# What to do
Every line below that has the string "phone" adds one to the count. Give that count by itself.

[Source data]
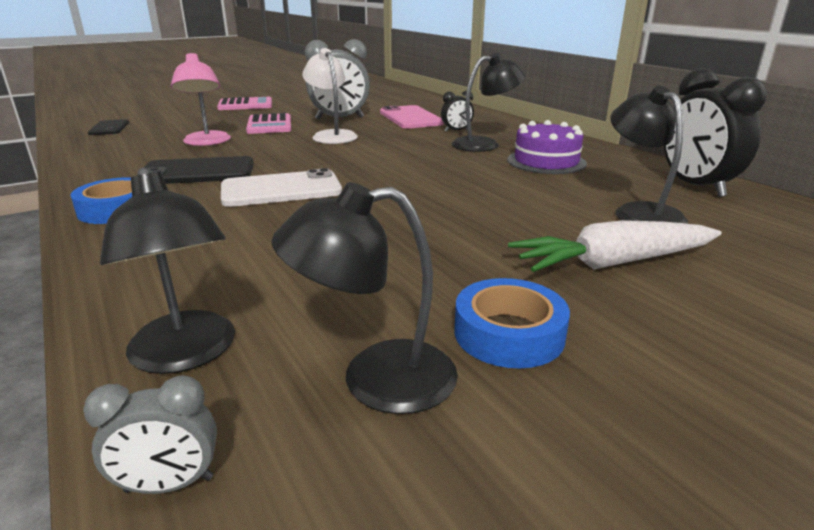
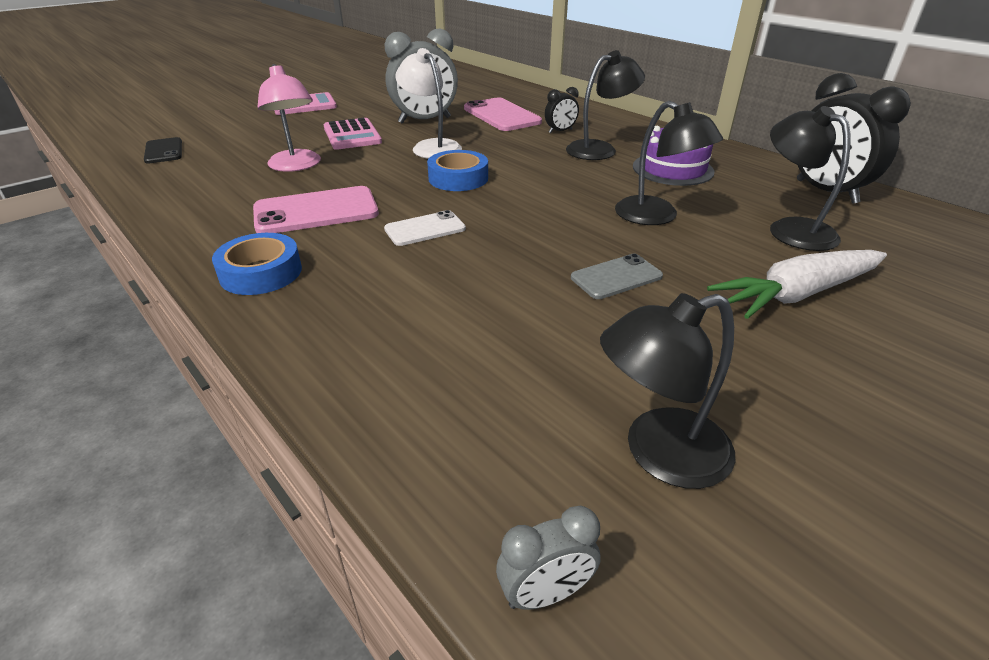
camera: 10 degrees left, 10 degrees up
black lamp [100,167,235,374] -> black lamp moved to [615,101,723,225]
black phone [144,156,254,184] -> pink phone [253,186,379,233]
white phone [221,168,342,207] -> white phone [384,210,466,246], size x0.60
blue tape [455,278,570,368] -> blue tape moved to [427,150,488,191]
none -> grey phone [571,254,663,299]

# Solution to the exercise
3